Colored object listings:
------------------------------------------------
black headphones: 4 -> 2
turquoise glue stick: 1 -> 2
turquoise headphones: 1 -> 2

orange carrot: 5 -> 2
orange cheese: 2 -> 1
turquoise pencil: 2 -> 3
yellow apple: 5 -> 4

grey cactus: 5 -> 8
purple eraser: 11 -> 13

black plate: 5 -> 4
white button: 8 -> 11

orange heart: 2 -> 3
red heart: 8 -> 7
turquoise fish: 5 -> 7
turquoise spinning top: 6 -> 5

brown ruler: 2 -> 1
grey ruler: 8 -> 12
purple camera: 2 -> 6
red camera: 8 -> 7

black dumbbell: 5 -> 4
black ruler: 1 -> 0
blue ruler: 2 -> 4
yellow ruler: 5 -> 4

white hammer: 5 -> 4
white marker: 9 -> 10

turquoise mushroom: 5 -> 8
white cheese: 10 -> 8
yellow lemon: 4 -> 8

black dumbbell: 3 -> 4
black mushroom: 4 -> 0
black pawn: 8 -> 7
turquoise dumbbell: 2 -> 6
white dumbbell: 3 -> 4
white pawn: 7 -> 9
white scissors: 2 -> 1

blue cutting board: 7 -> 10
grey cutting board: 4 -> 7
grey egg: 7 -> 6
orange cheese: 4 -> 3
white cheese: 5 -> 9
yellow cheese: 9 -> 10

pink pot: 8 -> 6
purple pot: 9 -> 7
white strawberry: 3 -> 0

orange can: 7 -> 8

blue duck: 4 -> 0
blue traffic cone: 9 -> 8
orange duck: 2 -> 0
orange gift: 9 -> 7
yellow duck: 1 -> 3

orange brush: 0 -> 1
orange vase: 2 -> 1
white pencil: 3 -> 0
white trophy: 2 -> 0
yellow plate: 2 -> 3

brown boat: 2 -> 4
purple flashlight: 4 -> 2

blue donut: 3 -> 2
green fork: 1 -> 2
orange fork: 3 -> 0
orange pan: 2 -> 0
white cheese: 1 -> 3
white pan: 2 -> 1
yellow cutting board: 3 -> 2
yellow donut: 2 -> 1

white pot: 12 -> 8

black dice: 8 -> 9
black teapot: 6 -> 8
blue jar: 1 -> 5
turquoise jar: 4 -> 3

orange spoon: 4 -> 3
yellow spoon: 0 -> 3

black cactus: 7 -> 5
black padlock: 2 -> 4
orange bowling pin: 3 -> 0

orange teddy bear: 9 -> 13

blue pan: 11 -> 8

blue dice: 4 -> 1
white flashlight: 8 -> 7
------------------------------------------------
_TASK GOAL_
Your answer should consist of the lines from the line with "black ruler: 1 -> 0" through the last line of the data, set down exactly, both included.

_OUTPUT FOR THIS EXERCISE_
black ruler: 1 -> 0
blue ruler: 2 -> 4
yellow ruler: 5 -> 4

white hammer: 5 -> 4
white marker: 9 -> 10

turquoise mushroom: 5 -> 8
white cheese: 10 -> 8
yellow lemon: 4 -> 8

black dumbbell: 3 -> 4
black mushroom: 4 -> 0
black pawn: 8 -> 7
turquoise dumbbell: 2 -> 6
white dumbbell: 3 -> 4
white pawn: 7 -> 9
white scissors: 2 -> 1

blue cutting board: 7 -> 10
grey cutting board: 4 -> 7
grey egg: 7 -> 6
orange cheese: 4 -> 3
white cheese: 5 -> 9
yellow cheese: 9 -> 10

pink pot: 8 -> 6
purple pot: 9 -> 7
white strawberry: 3 -> 0

orange can: 7 -> 8

blue duck: 4 -> 0
blue traffic cone: 9 -> 8
orange duck: 2 -> 0
orange gift: 9 -> 7
yellow duck: 1 -> 3

orange brush: 0 -> 1
orange vase: 2 -> 1
white pencil: 3 -> 0
white trophy: 2 -> 0
yellow plate: 2 -> 3

brown boat: 2 -> 4
purple flashlight: 4 -> 2

blue donut: 3 -> 2
green fork: 1 -> 2
orange fork: 3 -> 0
orange pan: 2 -> 0
white cheese: 1 -> 3
white pan: 2 -> 1
yellow cutting board: 3 -> 2
yellow donut: 2 -> 1

white pot: 12 -> 8

black dice: 8 -> 9
black teapot: 6 -> 8
blue jar: 1 -> 5
turquoise jar: 4 -> 3

orange spoon: 4 -> 3
yellow spoon: 0 -> 3

black cactus: 7 -> 5
black padlock: 2 -> 4
orange bowling pin: 3 -> 0

orange teddy bear: 9 -> 13

blue pan: 11 -> 8

blue dice: 4 -> 1
white flashlight: 8 -> 7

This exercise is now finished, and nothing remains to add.